**PROBLEM:** Your output should be the full listing, unchanged.
Segment Start: SOURCE DATA
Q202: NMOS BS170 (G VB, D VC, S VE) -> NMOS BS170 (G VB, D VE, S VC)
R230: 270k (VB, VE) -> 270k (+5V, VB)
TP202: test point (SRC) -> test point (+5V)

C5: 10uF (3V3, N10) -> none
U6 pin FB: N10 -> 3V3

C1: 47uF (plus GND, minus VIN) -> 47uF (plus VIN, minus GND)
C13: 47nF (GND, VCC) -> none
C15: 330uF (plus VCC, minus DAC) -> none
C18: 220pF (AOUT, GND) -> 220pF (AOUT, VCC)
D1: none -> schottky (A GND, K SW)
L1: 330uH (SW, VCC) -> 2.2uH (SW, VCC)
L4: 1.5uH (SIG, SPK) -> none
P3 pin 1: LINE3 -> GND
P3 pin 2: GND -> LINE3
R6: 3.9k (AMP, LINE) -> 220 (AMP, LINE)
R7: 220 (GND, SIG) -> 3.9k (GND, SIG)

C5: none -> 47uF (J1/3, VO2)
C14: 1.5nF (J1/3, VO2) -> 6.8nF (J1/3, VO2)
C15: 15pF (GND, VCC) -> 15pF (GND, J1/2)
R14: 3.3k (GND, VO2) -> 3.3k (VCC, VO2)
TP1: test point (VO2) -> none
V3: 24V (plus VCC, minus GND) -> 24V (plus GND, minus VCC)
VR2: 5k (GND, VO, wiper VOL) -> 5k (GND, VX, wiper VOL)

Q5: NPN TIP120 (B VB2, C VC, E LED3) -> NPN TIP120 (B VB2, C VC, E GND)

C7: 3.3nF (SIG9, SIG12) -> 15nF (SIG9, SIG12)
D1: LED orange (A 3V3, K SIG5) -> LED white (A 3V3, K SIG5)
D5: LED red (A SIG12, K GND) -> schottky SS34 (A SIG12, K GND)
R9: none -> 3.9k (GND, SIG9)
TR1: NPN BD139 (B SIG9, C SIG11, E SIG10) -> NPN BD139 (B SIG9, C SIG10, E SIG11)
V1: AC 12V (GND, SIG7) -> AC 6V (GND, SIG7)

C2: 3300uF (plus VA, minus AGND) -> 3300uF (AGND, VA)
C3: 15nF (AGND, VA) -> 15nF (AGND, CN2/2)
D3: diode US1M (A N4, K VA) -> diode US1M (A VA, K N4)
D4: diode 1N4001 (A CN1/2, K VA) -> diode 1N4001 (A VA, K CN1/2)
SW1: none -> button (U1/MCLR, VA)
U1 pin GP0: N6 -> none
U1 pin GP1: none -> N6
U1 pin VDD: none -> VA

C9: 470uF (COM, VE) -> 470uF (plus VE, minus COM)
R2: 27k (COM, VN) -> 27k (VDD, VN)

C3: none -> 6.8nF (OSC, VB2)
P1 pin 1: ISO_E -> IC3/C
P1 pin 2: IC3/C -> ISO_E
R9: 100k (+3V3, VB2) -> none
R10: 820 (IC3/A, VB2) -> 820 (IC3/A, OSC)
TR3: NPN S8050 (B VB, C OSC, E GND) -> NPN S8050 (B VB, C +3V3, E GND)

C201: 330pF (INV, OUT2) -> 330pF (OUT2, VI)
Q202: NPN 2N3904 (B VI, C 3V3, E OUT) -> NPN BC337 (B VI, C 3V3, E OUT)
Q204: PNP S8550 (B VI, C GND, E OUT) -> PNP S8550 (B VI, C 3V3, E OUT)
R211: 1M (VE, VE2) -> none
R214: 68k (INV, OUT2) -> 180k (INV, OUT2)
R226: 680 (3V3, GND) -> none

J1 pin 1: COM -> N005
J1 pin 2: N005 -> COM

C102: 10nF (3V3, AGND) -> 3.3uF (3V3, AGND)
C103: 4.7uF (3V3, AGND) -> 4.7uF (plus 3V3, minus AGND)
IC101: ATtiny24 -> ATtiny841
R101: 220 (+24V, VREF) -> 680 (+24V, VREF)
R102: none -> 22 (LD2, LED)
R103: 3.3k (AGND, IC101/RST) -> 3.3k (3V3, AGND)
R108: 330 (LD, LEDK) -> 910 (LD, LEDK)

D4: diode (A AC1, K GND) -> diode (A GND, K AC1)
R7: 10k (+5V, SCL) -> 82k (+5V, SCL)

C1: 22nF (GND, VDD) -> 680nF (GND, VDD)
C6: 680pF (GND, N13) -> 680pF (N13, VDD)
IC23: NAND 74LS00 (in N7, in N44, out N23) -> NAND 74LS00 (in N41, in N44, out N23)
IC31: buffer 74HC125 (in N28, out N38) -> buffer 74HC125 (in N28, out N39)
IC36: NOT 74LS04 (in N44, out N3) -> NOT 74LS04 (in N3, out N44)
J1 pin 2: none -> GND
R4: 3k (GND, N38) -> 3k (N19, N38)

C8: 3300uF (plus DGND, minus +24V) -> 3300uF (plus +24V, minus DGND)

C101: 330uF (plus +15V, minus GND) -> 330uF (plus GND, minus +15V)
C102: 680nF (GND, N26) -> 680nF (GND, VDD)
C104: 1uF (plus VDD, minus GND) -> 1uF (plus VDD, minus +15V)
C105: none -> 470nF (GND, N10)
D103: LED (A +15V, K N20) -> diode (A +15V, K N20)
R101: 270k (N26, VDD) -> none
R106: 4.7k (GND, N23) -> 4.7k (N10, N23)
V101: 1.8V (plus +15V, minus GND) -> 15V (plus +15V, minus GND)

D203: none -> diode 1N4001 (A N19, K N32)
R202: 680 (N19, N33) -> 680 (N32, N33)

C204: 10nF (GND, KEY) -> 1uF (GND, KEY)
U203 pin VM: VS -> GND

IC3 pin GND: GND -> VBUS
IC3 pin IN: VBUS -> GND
Segment End: SOURCE DATA
**REPLY TO THE EXERCISE:**
Q202: NMOS BS170 (G VB, D VC, S VE) -> NMOS BS170 (G VB, D VE, S VC)
R230: 270k (VB, VE) -> 270k (+5V, VB)
TP202: test point (SRC) -> test point (+5V)

C5: 10uF (3V3, N10) -> none
U6 pin FB: N10 -> 3V3

C1: 47uF (plus GND, minus VIN) -> 47uF (plus VIN, minus GND)
C13: 47nF (GND, VCC) -> none
C15: 330uF (plus VCC, minus DAC) -> none
C18: 220pF (AOUT, GND) -> 220pF (AOUT, VCC)
D1: none -> schottky (A GND, K SW)
L1: 330uH (SW, VCC) -> 2.2uH (SW, VCC)
L4: 1.5uH (SIG, SPK) -> none
P3 pin 1: LINE3 -> GND
P3 pin 2: GND -> LINE3
R6: 3.9k (AMP, LINE) -> 220 (AMP, LINE)
R7: 220 (GND, SIG) -> 3.9k (GND, SIG)

C5: none -> 47uF (J1/3, VO2)
C14: 1.5nF (J1/3, VO2) -> 6.8nF (J1/3, VO2)
C15: 15pF (GND, VCC) -> 15pF (GND, J1/2)
R14: 3.3k (GND, VO2) -> 3.3k (VCC, VO2)
TP1: test point (VO2) -> none
V3: 24V (plus VCC, minus GND) -> 24V (plus GND, minus VCC)
VR2: 5k (GND, VO, wiper VOL) -> 5k (GND, VX, wiper VOL)

Q5: NPN TIP120 (B VB2, C VC, E LED3) -> NPN TIP120 (B VB2, C VC, E GND)

C7: 3.3nF (SIG9, SIG12) -> 15nF (SIG9, SIG12)
D1: LED orange (A 3V3, K SIG5) -> LED white (A 3V3, K SIG5)
D5: LED red (A SIG12, K GND) -> schottky SS34 (A SIG12, K GND)
R9: none -> 3.9k (GND, SIG9)
TR1: NPN BD139 (B SIG9, C SIG11, E SIG10) -> NPN BD139 (B SIG9, C SIG10, E SIG11)
V1: AC 12V (GND, SIG7) -> AC 6V (GND, SIG7)

C2: 3300uF (plus VA, minus AGND) -> 3300uF (AGND, VA)
C3: 15nF (AGND, VA) -> 15nF (AGND, CN2/2)
D3: diode US1M (A N4, K VA) -> diode US1M (A VA, K N4)
D4: diode 1N4001 (A CN1/2, K VA) -> diode 1N4001 (A VA, K CN1/2)
SW1: none -> button (U1/MCLR, VA)
U1 pin GP0: N6 -> none
U1 pin GP1: none -> N6
U1 pin VDD: none -> VA

C9: 470uF (COM, VE) -> 470uF (plus VE, minus COM)
R2: 27k (COM, VN) -> 27k (VDD, VN)

C3: none -> 6.8nF (OSC, VB2)
P1 pin 1: ISO_E -> IC3/C
P1 pin 2: IC3/C -> ISO_E
R9: 100k (+3V3, VB2) -> none
R10: 820 (IC3/A, VB2) -> 820 (IC3/A, OSC)
TR3: NPN S8050 (B VB, C OSC, E GND) -> NPN S8050 (B VB, C +3V3, E GND)

C201: 330pF (INV, OUT2) -> 330pF (OUT2, VI)
Q202: NPN 2N3904 (B VI, C 3V3, E OUT) -> NPN BC337 (B VI, C 3V3, E OUT)
Q204: PNP S8550 (B VI, C GND, E OUT) -> PNP S8550 (B VI, C 3V3, E OUT)
R211: 1M (VE, VE2) -> none
R214: 68k (INV, OUT2) -> 180k (INV, OUT2)
R226: 680 (3V3, GND) -> none

J1 pin 1: COM -> N005
J1 pin 2: N005 -> COM

C102: 10nF (3V3, AGND) -> 3.3uF (3V3, AGND)
C103: 4.7uF (3V3, AGND) -> 4.7uF (plus 3V3, minus AGND)
IC101: ATtiny24 -> ATtiny841
R101: 220 (+24V, VREF) -> 680 (+24V, VREF)
R102: none -> 22 (LD2, LED)
R103: 3.3k (AGND, IC101/RST) -> 3.3k (3V3, AGND)
R108: 330 (LD, LEDK) -> 910 (LD, LEDK)

D4: diode (A AC1, K GND) -> diode (A GND, K AC1)
R7: 10k (+5V, SCL) -> 82k (+5V, SCL)

C1: 22nF (GND, VDD) -> 680nF (GND, VDD)
C6: 680pF (GND, N13) -> 680pF (N13, VDD)
IC23: NAND 74LS00 (in N7, in N44, out N23) -> NAND 74LS00 (in N41, in N44, out N23)
IC31: buffer 74HC125 (in N28, out N38) -> buffer 74HC125 (in N28, out N39)
IC36: NOT 74LS04 (in N44, out N3) -> NOT 74LS04 (in N3, out N44)
J1 pin 2: none -> GND
R4: 3k (GND, N38) -> 3k (N19, N38)

C8: 3300uF (plus DGND, minus +24V) -> 3300uF (plus +24V, minus DGND)

C101: 330uF (plus +15V, minus GND) -> 330uF (plus GND, minus +15V)
C102: 680nF (GND, N26) -> 680nF (GND, VDD)
C104: 1uF (plus VDD, minus GND) -> 1uF (plus VDD, minus +15V)
C105: none -> 470nF (GND, N10)
D103: LED (A +15V, K N20) -> diode (A +15V, K N20)
R101: 270k (N26, VDD) -> none
R106: 4.7k (GND, N23) -> 4.7k (N10, N23)
V101: 1.8V (plus +15V, minus GND) -> 15V (plus +15V, minus GND)

D203: none -> diode 1N4001 (A N19, K N32)
R202: 680 (N19, N33) -> 680 (N32, N33)

C204: 10nF (GND, KEY) -> 1uF (GND, KEY)
U203 pin VM: VS -> GND

IC3 pin GND: GND -> VBUS
IC3 pin IN: VBUS -> GND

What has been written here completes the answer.